*WHAT TO WORK ON*: Pictures aside, print all of the data below exactly as written.

*DATA TO PROCESS*:
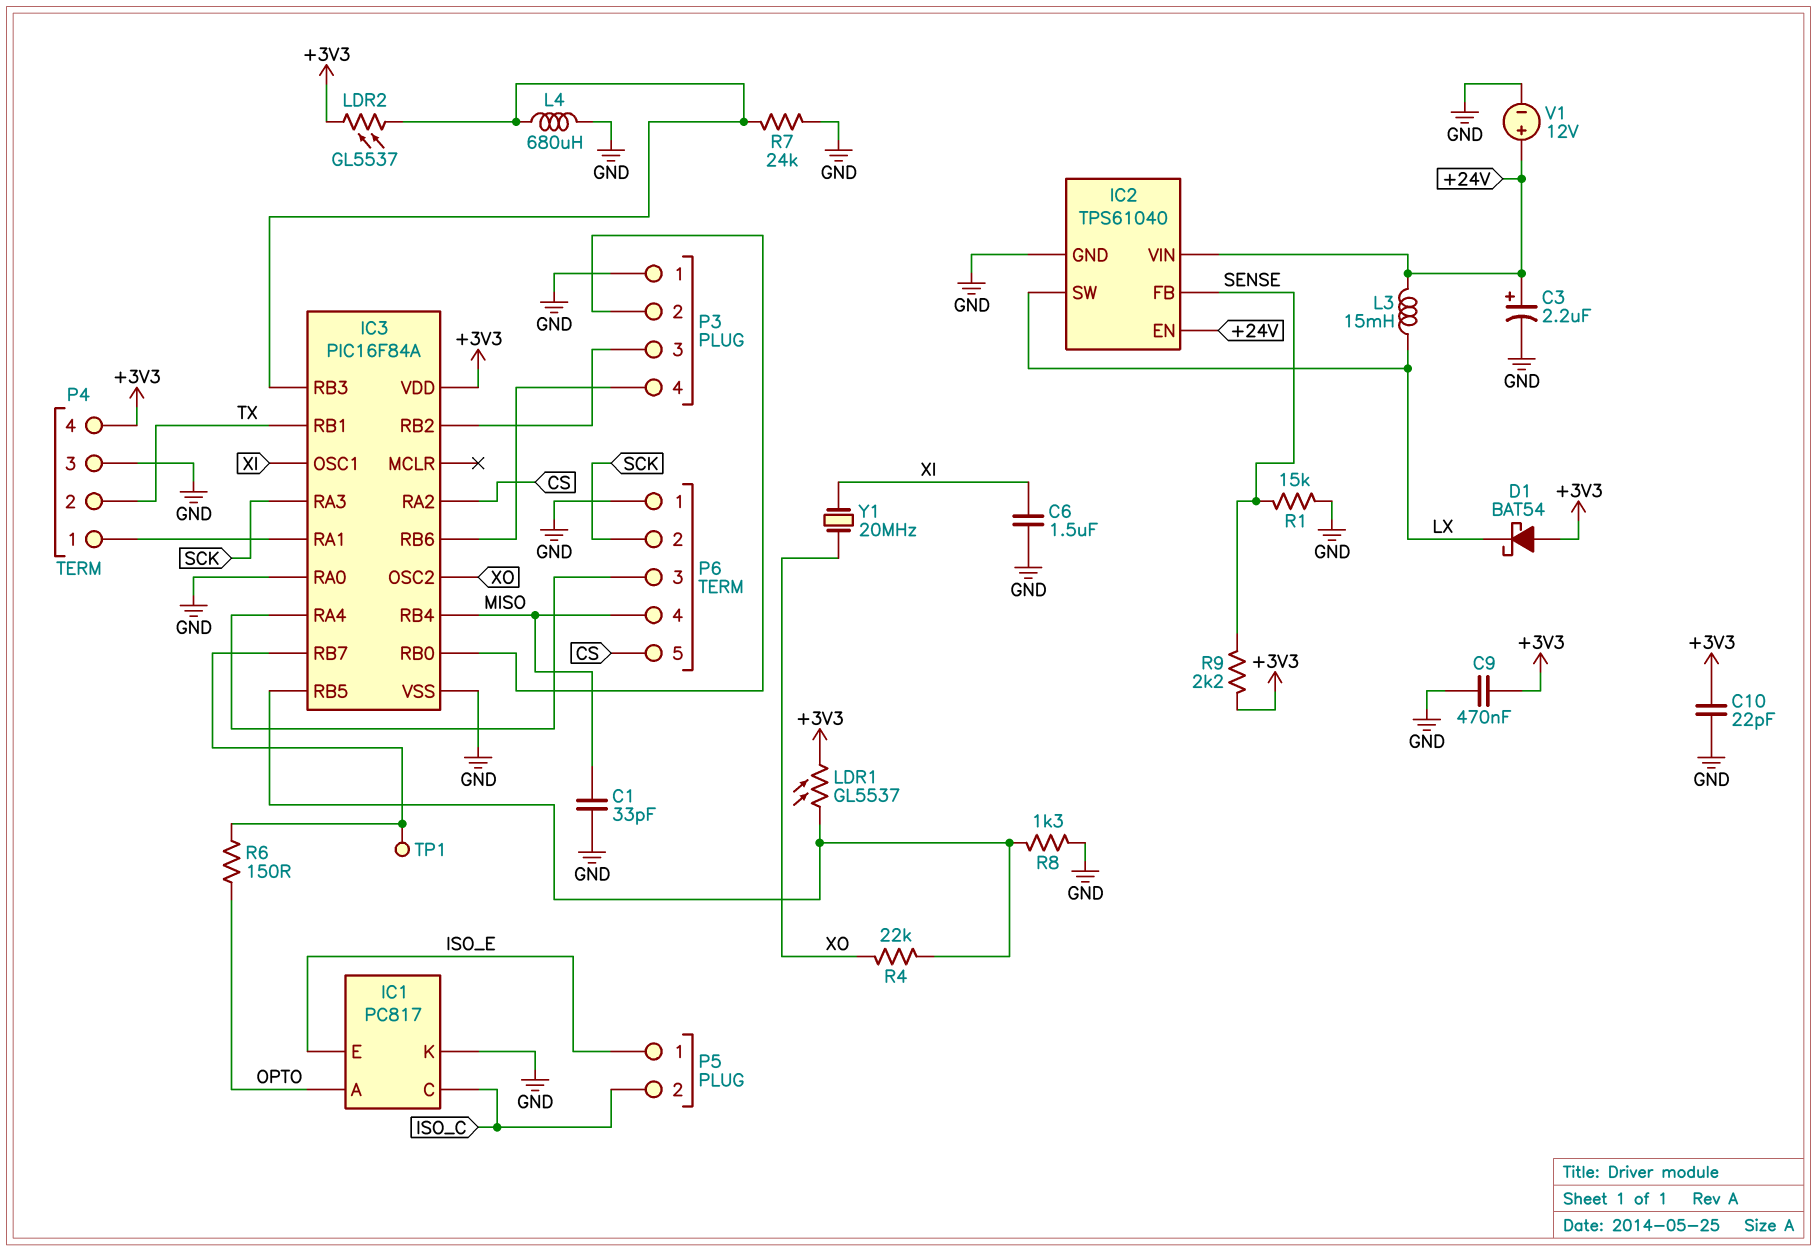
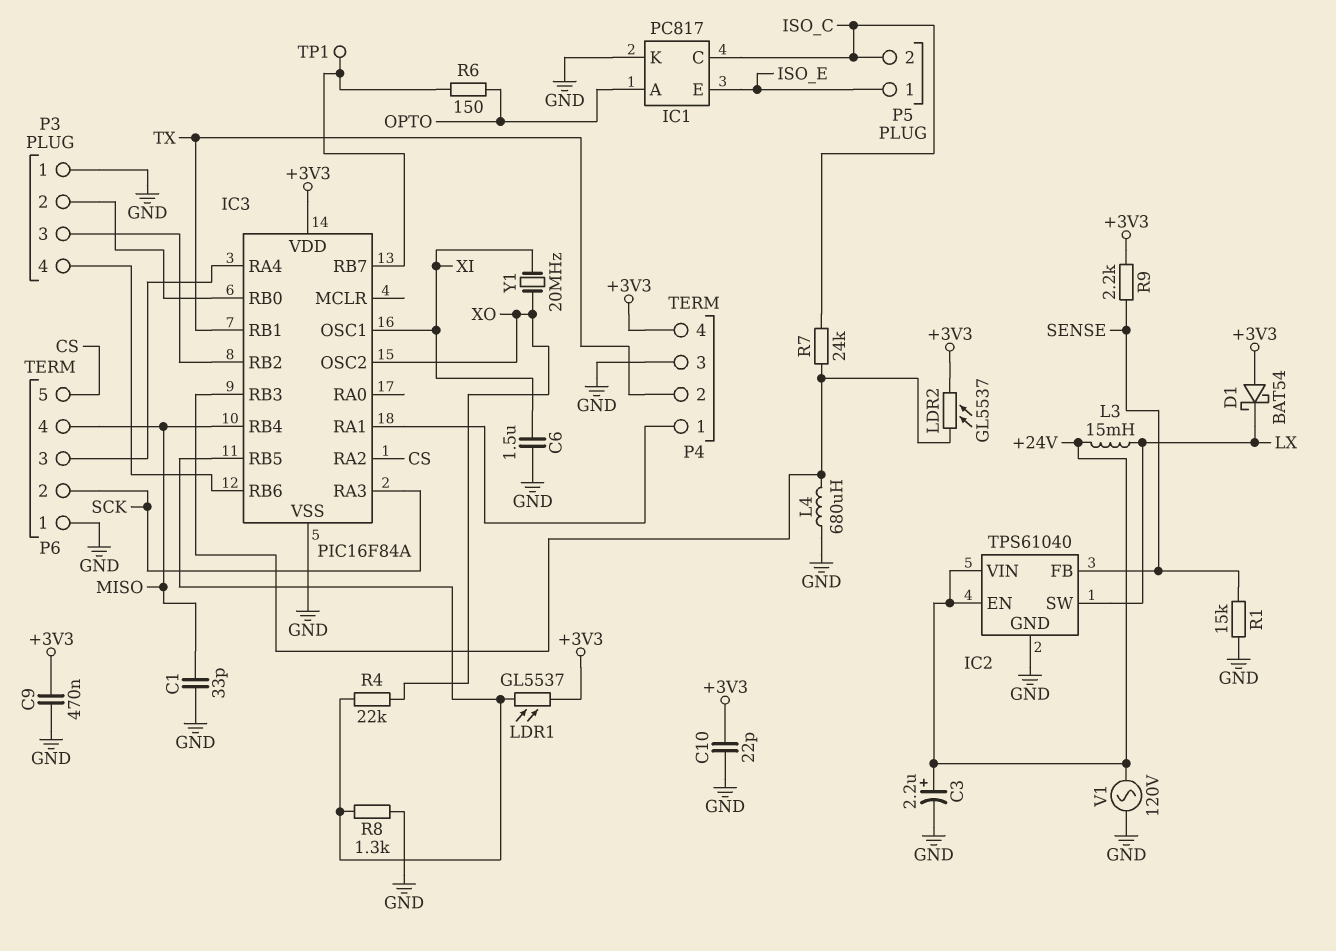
IC3 pin RA0: GND -> none
R7: 24k (GND, IC3/RB3) -> 24k (IC3/RB3, ISO_C)
V1: 12V (plus +24V, minus GND) -> AC 120V (+24V, GND)

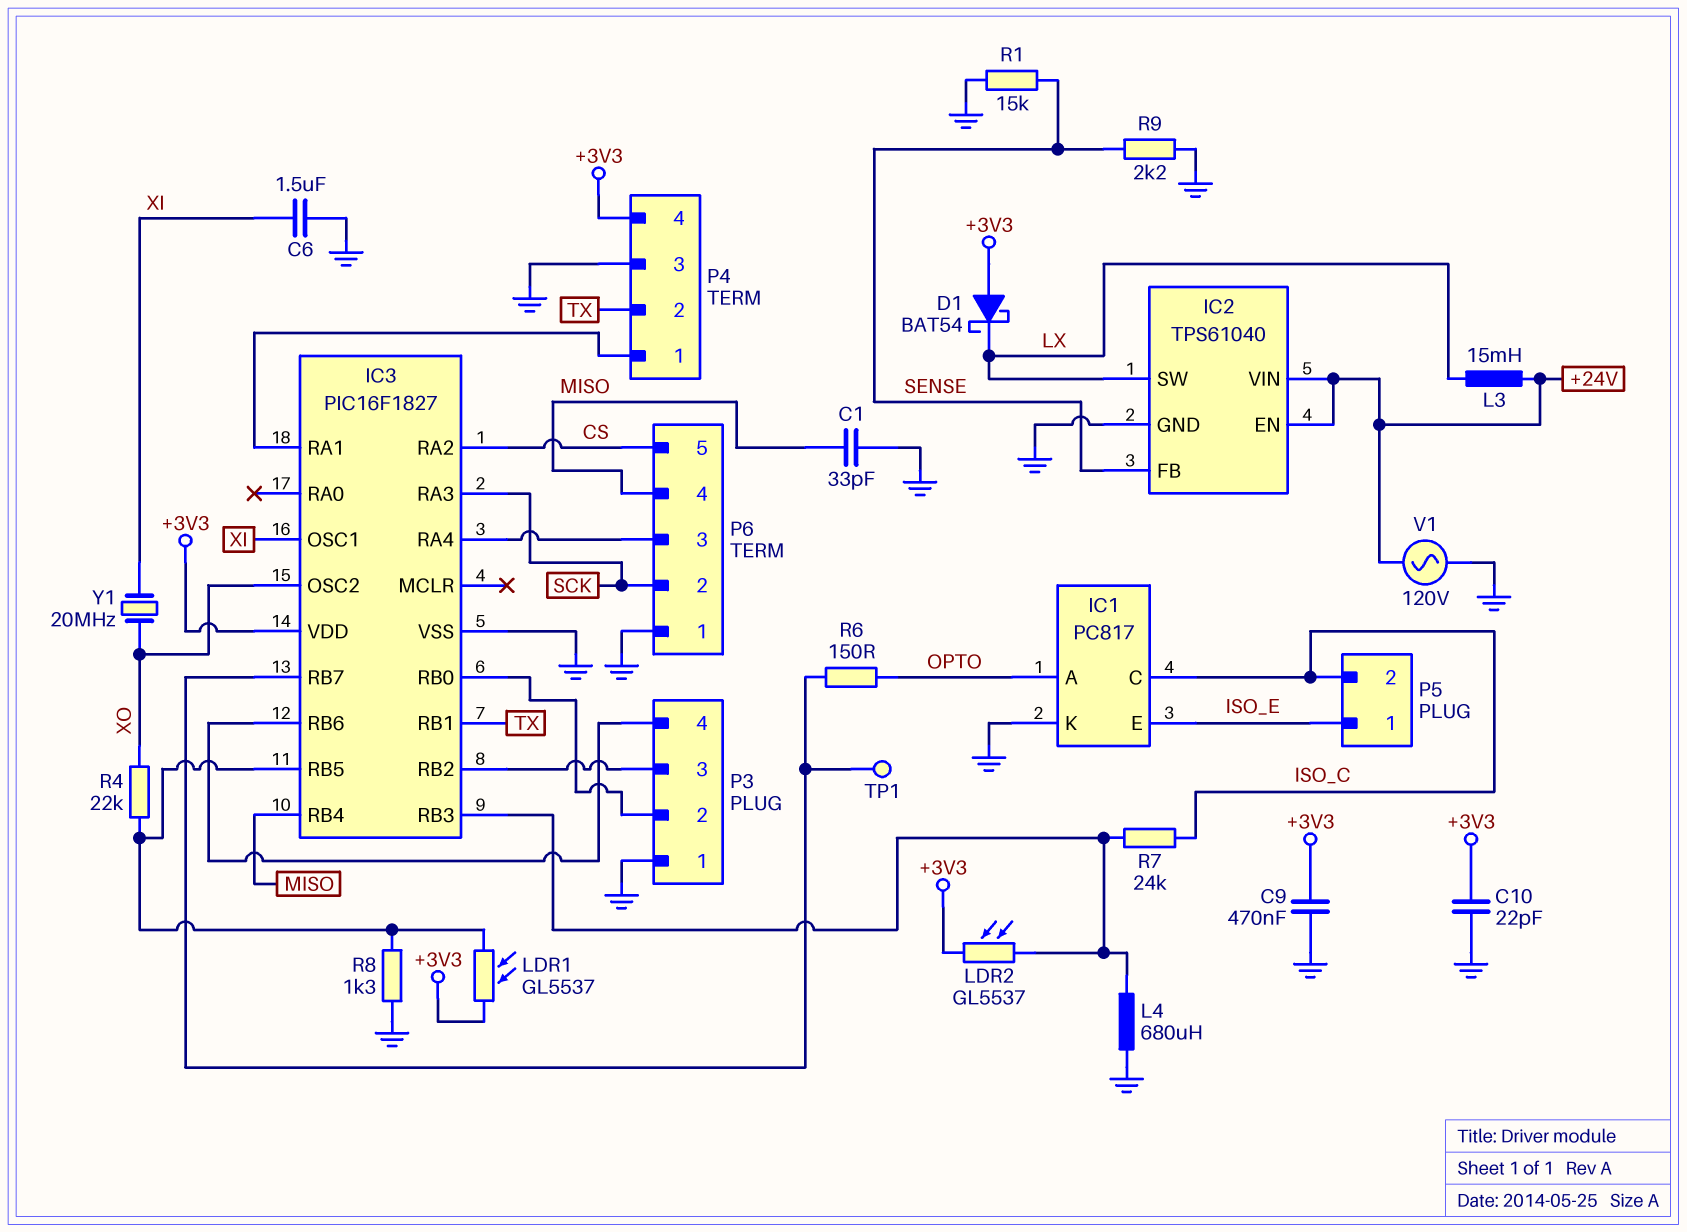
C3: 2.2uF (plus +24V, minus GND) -> none
IC3: PIC16F84A -> PIC16F1827
R9: 2.2k (+3V3, SENSE) -> 2.2k (GND, SENSE)

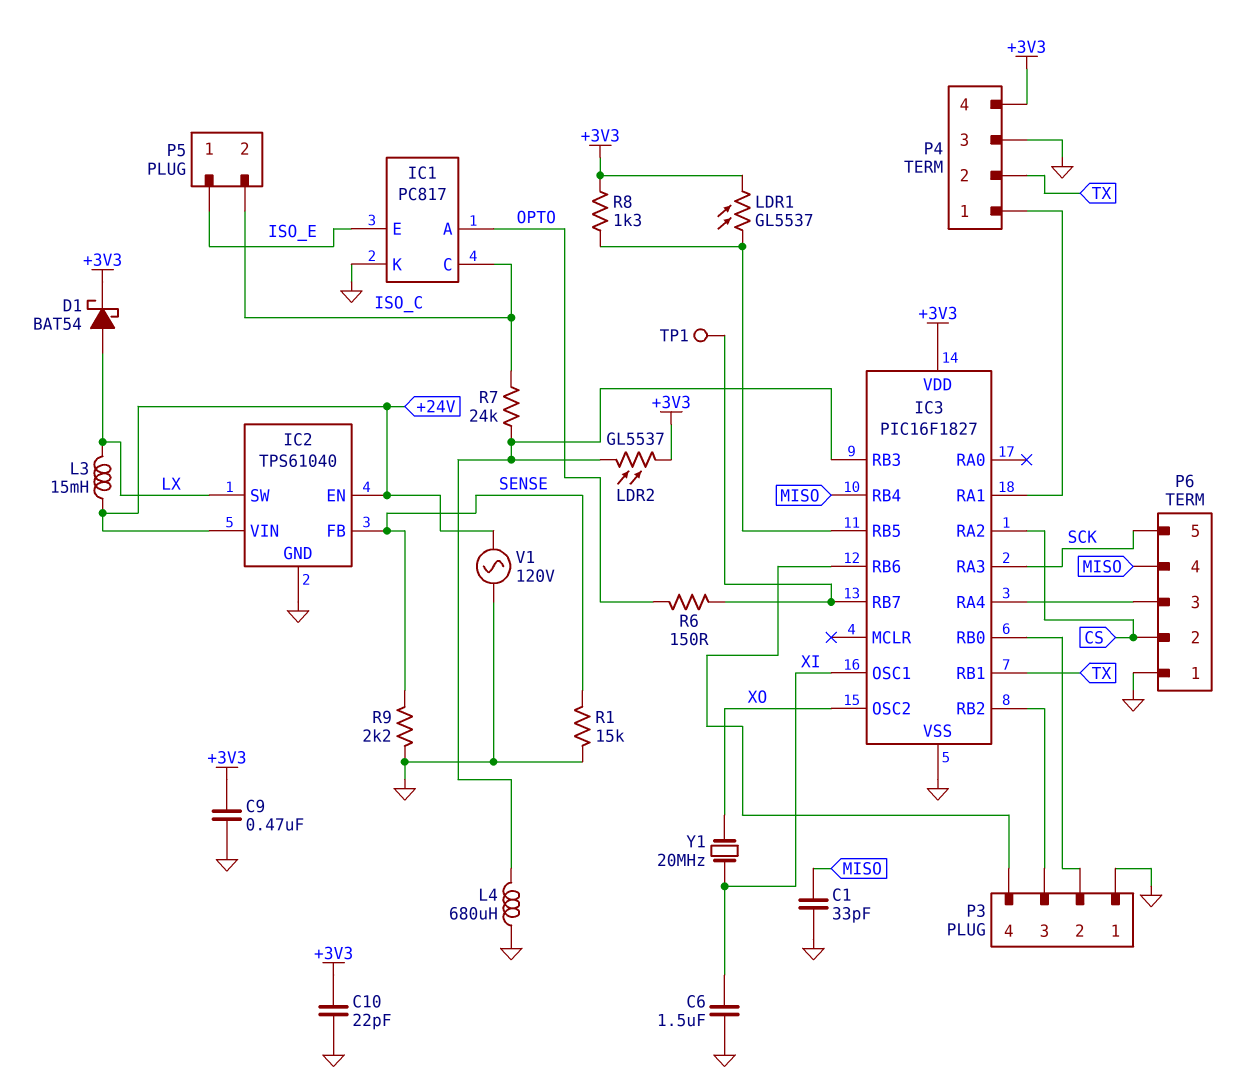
D1: schottky BAT54 (A +3V3, K LX) -> schottky BAT54 (A LX, K +3V3)
P6 pin 2: SCK -> CS
P6 pin 5: CS -> SCK
R4: 22k (IC3/RB5, XO) -> none
R8: 1.3k (GND, IC3/RB5) -> 1.3k (+3V3, IC3/RB5)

*ANSWER AREA*:
IC3 pin RA0: GND -> none
R7: 24k (GND, IC3/RB3) -> 24k (IC3/RB3, ISO_C)
V1: 12V (plus +24V, minus GND) -> AC 120V (+24V, GND)

C3: 2.2uF (plus +24V, minus GND) -> none
IC3: PIC16F84A -> PIC16F1827
R9: 2.2k (+3V3, SENSE) -> 2.2k (GND, SENSE)

D1: schottky BAT54 (A +3V3, K LX) -> schottky BAT54 (A LX, K +3V3)
P6 pin 2: SCK -> CS
P6 pin 5: CS -> SCK
R4: 22k (IC3/RB5, XO) -> none
R8: 1.3k (GND, IC3/RB5) -> 1.3k (+3V3, IC3/RB5)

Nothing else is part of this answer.